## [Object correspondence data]
+++++
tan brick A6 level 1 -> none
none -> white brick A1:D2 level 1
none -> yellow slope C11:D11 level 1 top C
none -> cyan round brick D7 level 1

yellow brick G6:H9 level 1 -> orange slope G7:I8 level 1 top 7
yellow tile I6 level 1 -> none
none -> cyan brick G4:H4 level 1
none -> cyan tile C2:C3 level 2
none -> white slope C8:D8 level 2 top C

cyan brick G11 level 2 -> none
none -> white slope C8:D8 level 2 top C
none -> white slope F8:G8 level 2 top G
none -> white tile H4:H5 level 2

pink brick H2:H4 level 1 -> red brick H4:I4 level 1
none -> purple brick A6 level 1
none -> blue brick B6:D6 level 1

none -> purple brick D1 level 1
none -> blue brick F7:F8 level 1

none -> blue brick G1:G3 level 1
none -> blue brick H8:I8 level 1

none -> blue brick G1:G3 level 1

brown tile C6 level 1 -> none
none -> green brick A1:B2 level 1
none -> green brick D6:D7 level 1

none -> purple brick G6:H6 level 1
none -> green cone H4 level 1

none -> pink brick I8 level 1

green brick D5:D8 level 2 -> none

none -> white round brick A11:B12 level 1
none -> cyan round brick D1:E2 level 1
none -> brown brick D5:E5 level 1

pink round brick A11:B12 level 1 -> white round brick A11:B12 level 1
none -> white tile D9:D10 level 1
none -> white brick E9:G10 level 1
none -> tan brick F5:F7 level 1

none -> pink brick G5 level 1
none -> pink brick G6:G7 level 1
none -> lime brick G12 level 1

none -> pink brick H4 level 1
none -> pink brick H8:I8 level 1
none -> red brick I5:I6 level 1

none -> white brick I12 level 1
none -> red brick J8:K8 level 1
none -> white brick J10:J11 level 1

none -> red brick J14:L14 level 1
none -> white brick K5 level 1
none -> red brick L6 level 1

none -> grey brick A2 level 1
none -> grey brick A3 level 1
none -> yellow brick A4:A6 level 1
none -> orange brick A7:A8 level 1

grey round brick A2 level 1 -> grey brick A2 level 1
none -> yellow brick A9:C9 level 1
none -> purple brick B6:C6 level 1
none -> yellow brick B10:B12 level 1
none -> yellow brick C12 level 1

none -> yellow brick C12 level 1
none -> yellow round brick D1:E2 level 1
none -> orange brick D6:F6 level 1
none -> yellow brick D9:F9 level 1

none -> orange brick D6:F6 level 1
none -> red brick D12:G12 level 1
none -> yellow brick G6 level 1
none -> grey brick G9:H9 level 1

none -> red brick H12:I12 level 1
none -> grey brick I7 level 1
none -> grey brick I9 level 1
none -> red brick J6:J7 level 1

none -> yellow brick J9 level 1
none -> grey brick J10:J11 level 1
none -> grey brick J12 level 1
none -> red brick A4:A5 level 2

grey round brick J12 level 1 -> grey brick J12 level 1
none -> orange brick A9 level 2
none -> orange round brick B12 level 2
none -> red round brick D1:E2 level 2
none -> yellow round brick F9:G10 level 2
+++++
## [INSTRUCTIONS FOR THE TASK]
The answer must be every record above, repeated exactly as written.

## [TASK RESULT]
tan brick A6 level 1 -> none
none -> white brick A1:D2 level 1
none -> yellow slope C11:D11 level 1 top C
none -> cyan round brick D7 level 1

yellow brick G6:H9 level 1 -> orange slope G7:I8 level 1 top 7
yellow tile I6 level 1 -> none
none -> cyan brick G4:H4 level 1
none -> cyan tile C2:C3 level 2
none -> white slope C8:D8 level 2 top C

cyan brick G11 level 2 -> none
none -> white slope C8:D8 level 2 top C
none -> white slope F8:G8 level 2 top G
none -> white tile H4:H5 level 2

pink brick H2:H4 level 1 -> red brick H4:I4 level 1
none -> purple brick A6 level 1
none -> blue brick B6:D6 level 1

none -> purple brick D1 level 1
none -> blue brick F7:F8 level 1

none -> blue brick G1:G3 level 1
none -> blue brick H8:I8 level 1

none -> blue brick G1:G3 level 1

brown tile C6 level 1 -> none
none -> green brick A1:B2 level 1
none -> green brick D6:D7 level 1

none -> purple brick G6:H6 level 1
none -> green cone H4 level 1

none -> pink brick I8 level 1

green brick D5:D8 level 2 -> none

none -> white round brick A11:B12 level 1
none -> cyan round brick D1:E2 level 1
none -> brown brick D5:E5 level 1

pink round brick A11:B12 level 1 -> white round brick A11:B12 level 1
none -> white tile D9:D10 level 1
none -> white brick E9:G10 level 1
none -> tan brick F5:F7 level 1

none -> pink brick G5 level 1
none -> pink brick G6:G7 level 1
none -> lime brick G12 level 1

none -> pink brick H4 level 1
none -> pink brick H8:I8 level 1
none -> red brick I5:I6 level 1

none -> white brick I12 level 1
none -> red brick J8:K8 level 1
none -> white brick J10:J11 level 1

none -> red brick J14:L14 level 1
none -> white brick K5 level 1
none -> red brick L6 level 1

none -> grey brick A2 level 1
none -> grey brick A3 level 1
none -> yellow brick A4:A6 level 1
none -> orange brick A7:A8 level 1

grey round brick A2 level 1 -> grey brick A2 level 1
none -> yellow brick A9:C9 level 1
none -> purple brick B6:C6 level 1
none -> yellow brick B10:B12 level 1
none -> yellow brick C12 level 1

none -> yellow brick C12 level 1
none -> yellow round brick D1:E2 level 1
none -> orange brick D6:F6 level 1
none -> yellow brick D9:F9 level 1

none -> orange brick D6:F6 level 1
none -> red brick D12:G12 level 1
none -> yellow brick G6 level 1
none -> grey brick G9:H9 level 1

none -> red brick H12:I12 level 1
none -> grey brick I7 level 1
none -> grey brick I9 level 1
none -> red brick J6:J7 level 1

none -> yellow brick J9 level 1
none -> grey brick J10:J11 level 1
none -> grey brick J12 level 1
none -> red brick A4:A5 level 2

grey round brick J12 level 1 -> grey brick J12 level 1
none -> orange brick A9 level 2
none -> orange round brick B12 level 2
none -> red round brick D1:E2 level 2
none -> yellow round brick F9:G10 level 2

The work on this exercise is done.